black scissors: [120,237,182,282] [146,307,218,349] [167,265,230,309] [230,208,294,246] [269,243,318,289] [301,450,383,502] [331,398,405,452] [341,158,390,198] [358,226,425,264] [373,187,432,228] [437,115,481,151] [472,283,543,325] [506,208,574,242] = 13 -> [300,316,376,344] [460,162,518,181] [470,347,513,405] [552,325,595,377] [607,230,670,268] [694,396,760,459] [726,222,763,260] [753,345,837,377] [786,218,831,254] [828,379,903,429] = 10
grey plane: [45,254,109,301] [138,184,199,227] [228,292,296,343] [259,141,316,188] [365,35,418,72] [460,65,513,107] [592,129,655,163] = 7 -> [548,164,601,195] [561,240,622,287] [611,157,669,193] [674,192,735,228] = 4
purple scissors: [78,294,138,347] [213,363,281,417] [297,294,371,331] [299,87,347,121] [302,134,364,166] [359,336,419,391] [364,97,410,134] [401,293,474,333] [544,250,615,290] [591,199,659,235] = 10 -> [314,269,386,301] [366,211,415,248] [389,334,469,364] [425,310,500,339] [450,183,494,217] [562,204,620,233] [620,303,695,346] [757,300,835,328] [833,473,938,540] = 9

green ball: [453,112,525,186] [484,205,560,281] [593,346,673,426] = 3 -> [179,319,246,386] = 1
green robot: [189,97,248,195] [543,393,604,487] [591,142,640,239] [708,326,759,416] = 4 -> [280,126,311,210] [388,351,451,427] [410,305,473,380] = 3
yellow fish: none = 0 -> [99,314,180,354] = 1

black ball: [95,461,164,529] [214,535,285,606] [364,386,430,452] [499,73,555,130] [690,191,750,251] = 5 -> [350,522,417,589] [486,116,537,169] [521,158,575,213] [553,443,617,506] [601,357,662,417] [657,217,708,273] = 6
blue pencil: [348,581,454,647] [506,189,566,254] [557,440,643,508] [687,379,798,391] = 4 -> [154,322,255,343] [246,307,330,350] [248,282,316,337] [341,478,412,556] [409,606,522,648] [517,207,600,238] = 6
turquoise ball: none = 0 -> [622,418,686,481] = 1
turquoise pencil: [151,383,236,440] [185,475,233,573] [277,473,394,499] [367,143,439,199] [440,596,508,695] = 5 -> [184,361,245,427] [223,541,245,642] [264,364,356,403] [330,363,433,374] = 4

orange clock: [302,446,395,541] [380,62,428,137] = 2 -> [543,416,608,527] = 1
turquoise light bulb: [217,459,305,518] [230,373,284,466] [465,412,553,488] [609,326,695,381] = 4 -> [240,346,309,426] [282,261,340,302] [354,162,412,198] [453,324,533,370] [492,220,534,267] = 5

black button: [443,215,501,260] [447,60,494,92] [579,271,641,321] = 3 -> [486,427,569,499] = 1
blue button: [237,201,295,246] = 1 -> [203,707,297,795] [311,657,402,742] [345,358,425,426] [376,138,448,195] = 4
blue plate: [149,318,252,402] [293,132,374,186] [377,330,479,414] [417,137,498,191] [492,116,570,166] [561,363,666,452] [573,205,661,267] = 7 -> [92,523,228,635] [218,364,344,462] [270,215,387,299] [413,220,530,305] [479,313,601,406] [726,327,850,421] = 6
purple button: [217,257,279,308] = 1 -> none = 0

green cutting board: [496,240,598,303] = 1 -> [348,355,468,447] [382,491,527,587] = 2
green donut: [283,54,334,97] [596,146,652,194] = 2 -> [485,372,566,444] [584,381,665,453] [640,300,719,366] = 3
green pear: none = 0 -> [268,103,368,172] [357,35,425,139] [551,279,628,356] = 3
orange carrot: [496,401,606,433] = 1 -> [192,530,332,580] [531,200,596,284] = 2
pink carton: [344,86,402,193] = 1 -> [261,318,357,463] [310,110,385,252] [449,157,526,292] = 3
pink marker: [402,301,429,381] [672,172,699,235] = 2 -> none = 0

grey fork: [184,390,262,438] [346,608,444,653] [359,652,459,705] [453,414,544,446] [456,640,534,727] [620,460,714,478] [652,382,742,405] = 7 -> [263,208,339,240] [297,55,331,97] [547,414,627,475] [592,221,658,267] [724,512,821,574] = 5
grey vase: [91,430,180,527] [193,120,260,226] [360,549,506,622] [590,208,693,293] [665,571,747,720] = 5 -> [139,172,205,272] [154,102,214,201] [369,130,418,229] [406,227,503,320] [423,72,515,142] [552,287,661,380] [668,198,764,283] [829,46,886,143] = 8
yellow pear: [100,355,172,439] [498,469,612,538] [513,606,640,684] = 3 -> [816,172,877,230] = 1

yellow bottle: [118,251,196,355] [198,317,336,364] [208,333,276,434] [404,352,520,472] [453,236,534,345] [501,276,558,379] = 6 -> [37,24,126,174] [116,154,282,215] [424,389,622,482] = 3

**Exercise**. Could you copy out the data in full, exactly as it is written?

**Result**.
black scissors: [120,237,182,282] [146,307,218,349] [167,265,230,309] [230,208,294,246] [269,243,318,289] [301,450,383,502] [331,398,405,452] [341,158,390,198] [358,226,425,264] [373,187,432,228] [437,115,481,151] [472,283,543,325] [506,208,574,242] = 13 -> [300,316,376,344] [460,162,518,181] [470,347,513,405] [552,325,595,377] [607,230,670,268] [694,396,760,459] [726,222,763,260] [753,345,837,377] [786,218,831,254] [828,379,903,429] = 10
grey plane: [45,254,109,301] [138,184,199,227] [228,292,296,343] [259,141,316,188] [365,35,418,72] [460,65,513,107] [592,129,655,163] = 7 -> [548,164,601,195] [561,240,622,287] [611,157,669,193] [674,192,735,228] = 4
purple scissors: [78,294,138,347] [213,363,281,417] [297,294,371,331] [299,87,347,121] [302,134,364,166] [359,336,419,391] [364,97,410,134] [401,293,474,333] [544,250,615,290] [591,199,659,235] = 10 -> [314,269,386,301] [366,211,415,248] [389,334,469,364] [425,310,500,339] [450,183,494,217] [562,204,620,233] [620,303,695,346] [757,300,835,328] [833,473,938,540] = 9

green ball: [453,112,525,186] [484,205,560,281] [593,346,673,426] = 3 -> [179,319,246,386] = 1
green robot: [189,97,248,195] [543,393,604,487] [591,142,640,239] [708,326,759,416] = 4 -> [280,126,311,210] [388,351,451,427] [410,305,473,380] = 3
yellow fish: none = 0 -> [99,314,180,354] = 1

black ball: [95,461,164,529] [214,535,285,606] [364,386,430,452] [499,73,555,130] [690,191,750,251] = 5 -> [350,522,417,589] [486,116,537,169] [521,158,575,213] [553,443,617,506] [601,357,662,417] [657,217,708,273] = 6
blue pencil: [348,581,454,647] [506,189,566,254] [557,440,643,508] [687,379,798,391] = 4 -> [154,322,255,343] [246,307,330,350] [248,282,316,337] [341,478,412,556] [409,606,522,648] [517,207,600,238] = 6
turquoise ball: none = 0 -> [622,418,686,481] = 1
turquoise pencil: [151,383,236,440] [185,475,233,573] [277,473,394,499] [367,143,439,199] [440,596,508,695] = 5 -> [184,361,245,427] [223,541,245,642] [264,364,356,403] [330,363,433,374] = 4

orange clock: [302,446,395,541] [380,62,428,137] = 2 -> [543,416,608,527] = 1
turquoise light bulb: [217,459,305,518] [230,373,284,466] [465,412,553,488] [609,326,695,381] = 4 -> [240,346,309,426] [282,261,340,302] [354,162,412,198] [453,324,533,370] [492,220,534,267] = 5

black button: [443,215,501,260] [447,60,494,92] [579,271,641,321] = 3 -> [486,427,569,499] = 1
blue button: [237,201,295,246] = 1 -> [203,707,297,795] [311,657,402,742] [345,358,425,426] [376,138,448,195] = 4
blue plate: [149,318,252,402] [293,132,374,186] [377,330,479,414] [417,137,498,191] [492,116,570,166] [561,363,666,452] [573,205,661,267] = 7 -> [92,523,228,635] [218,364,344,462] [270,215,387,299] [413,220,530,305] [479,313,601,406] [726,327,850,421] = 6
purple button: [217,257,279,308] = 1 -> none = 0

green cutting board: [496,240,598,303] = 1 -> [348,355,468,447] [382,491,527,587] = 2
green donut: [283,54,334,97] [596,146,652,194] = 2 -> [485,372,566,444] [584,381,665,453] [640,300,719,366] = 3
green pear: none = 0 -> [268,103,368,172] [357,35,425,139] [551,279,628,356] = 3
orange carrot: [496,401,606,433] = 1 -> [192,530,332,580] [531,200,596,284] = 2
pink carton: [344,86,402,193] = 1 -> [261,318,357,463] [310,110,385,252] [449,157,526,292] = 3
pink marker: [402,301,429,381] [672,172,699,235] = 2 -> none = 0

grey fork: [184,390,262,438] [346,608,444,653] [359,652,459,705] [453,414,544,446] [456,640,534,727] [620,460,714,478] [652,382,742,405] = 7 -> [263,208,339,240] [297,55,331,97] [547,414,627,475] [592,221,658,267] [724,512,821,574] = 5
grey vase: [91,430,180,527] [193,120,260,226] [360,549,506,622] [590,208,693,293] [665,571,747,720] = 5 -> [139,172,205,272] [154,102,214,201] [369,130,418,229] [406,227,503,320] [423,72,515,142] [552,287,661,380] [668,198,764,283] [829,46,886,143] = 8
yellow pear: [100,355,172,439] [498,469,612,538] [513,606,640,684] = 3 -> [816,172,877,230] = 1

yellow bottle: [118,251,196,355] [198,317,336,364] [208,333,276,434] [404,352,520,472] [453,236,534,345] [501,276,558,379] = 6 -> [37,24,126,174] [116,154,282,215] [424,389,622,482] = 3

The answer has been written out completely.